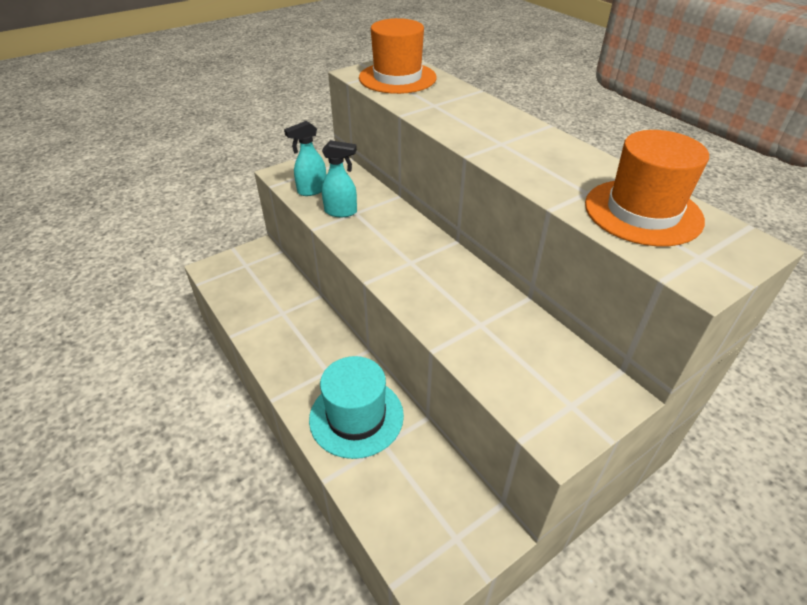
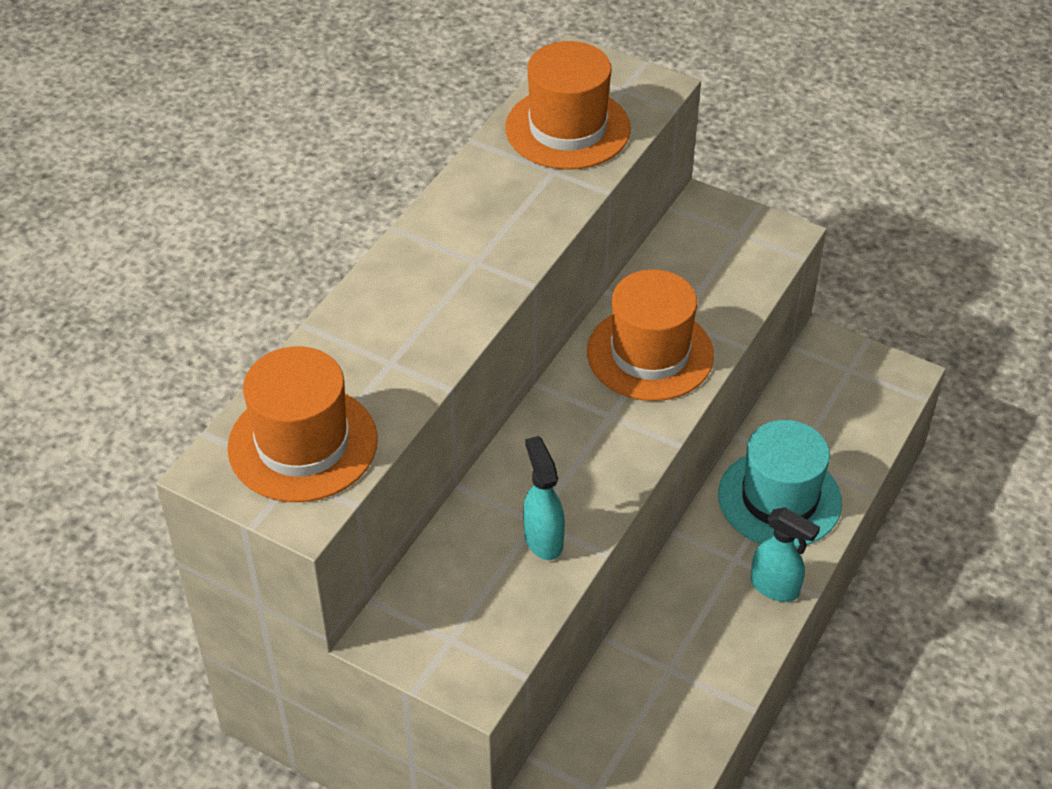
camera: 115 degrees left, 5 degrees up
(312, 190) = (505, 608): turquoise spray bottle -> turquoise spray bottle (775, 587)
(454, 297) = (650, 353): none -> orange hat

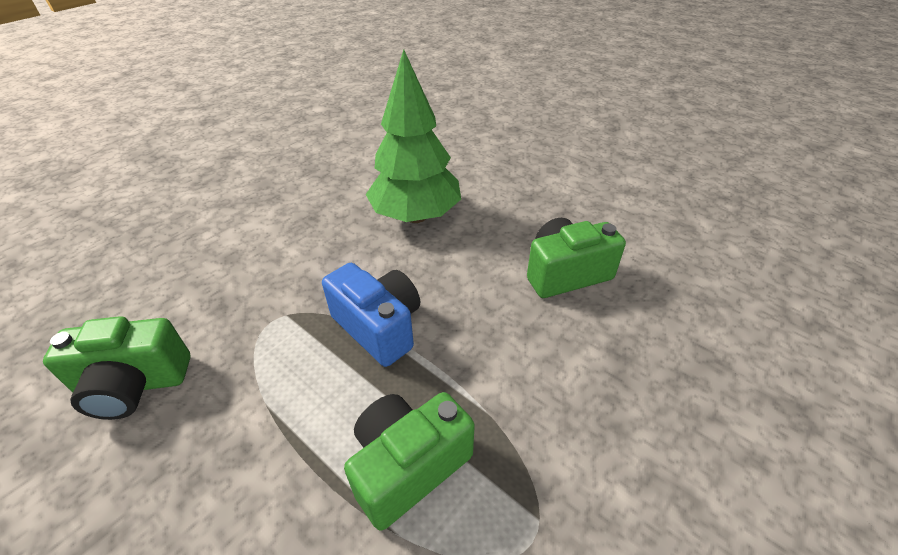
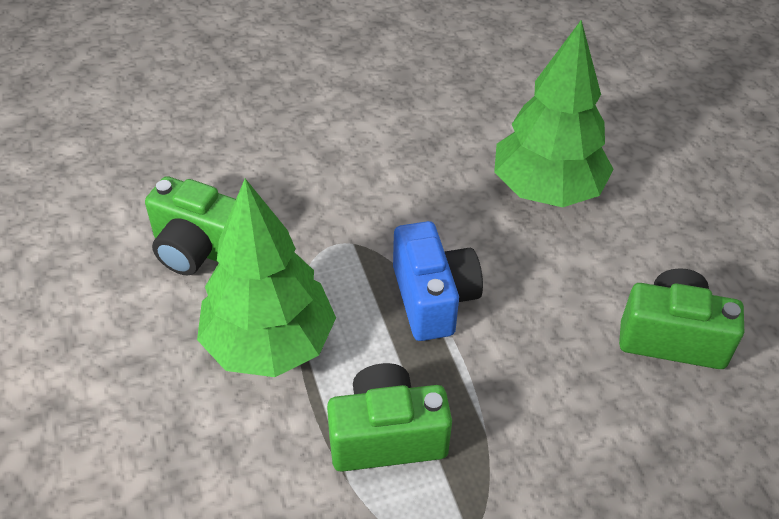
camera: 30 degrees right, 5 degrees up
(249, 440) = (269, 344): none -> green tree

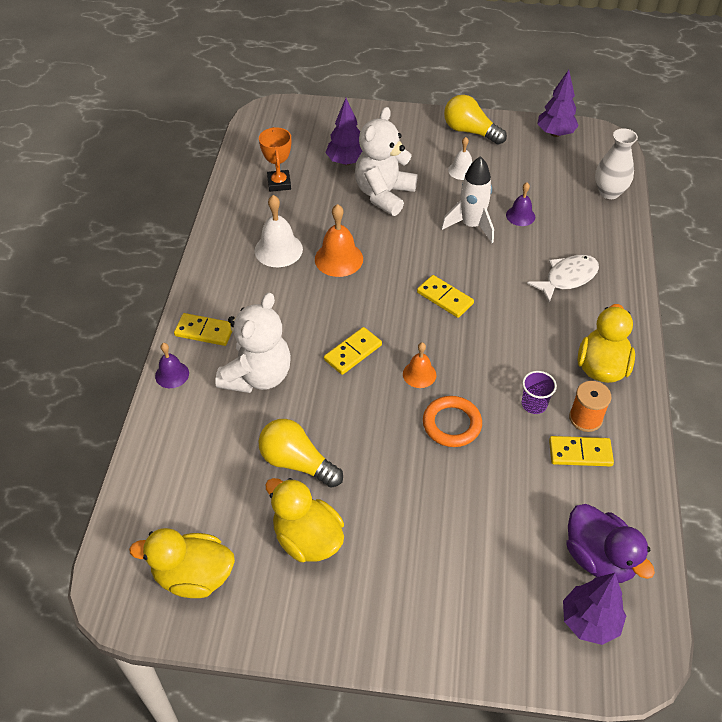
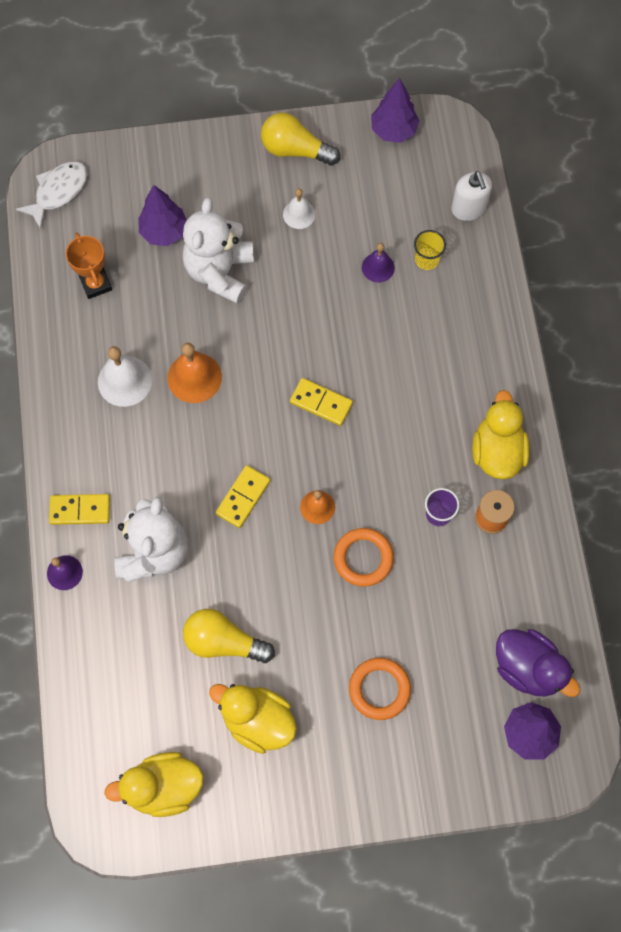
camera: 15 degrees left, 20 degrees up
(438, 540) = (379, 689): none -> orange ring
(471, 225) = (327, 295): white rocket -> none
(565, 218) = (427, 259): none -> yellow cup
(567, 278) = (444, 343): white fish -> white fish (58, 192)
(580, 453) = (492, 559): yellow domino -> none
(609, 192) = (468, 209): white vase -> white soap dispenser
——————
WHAT THE EXERCISE ASKS: Set down the data exactly as it appears, without any images.

SOLVED PROBLEM:
camera: 115 degrees left, 5 degrees up
(312, 190) = (505, 608): turquoise spray bottle -> turquoise spray bottle (775, 587)
(454, 297) = (650, 353): none -> orange hat

camera: 30 degrees right, 5 degrees up
(249, 440) = (269, 344): none -> green tree

camera: 15 degrees left, 20 degrees up
(438, 540) = (379, 689): none -> orange ring
(471, 225) = (327, 295): white rocket -> none
(565, 218) = (427, 259): none -> yellow cup
(567, 278) = (444, 343): white fish -> white fish (58, 192)
(580, 453) = (492, 559): yellow domino -> none
(609, 192) = (468, 209): white vase -> white soap dispenser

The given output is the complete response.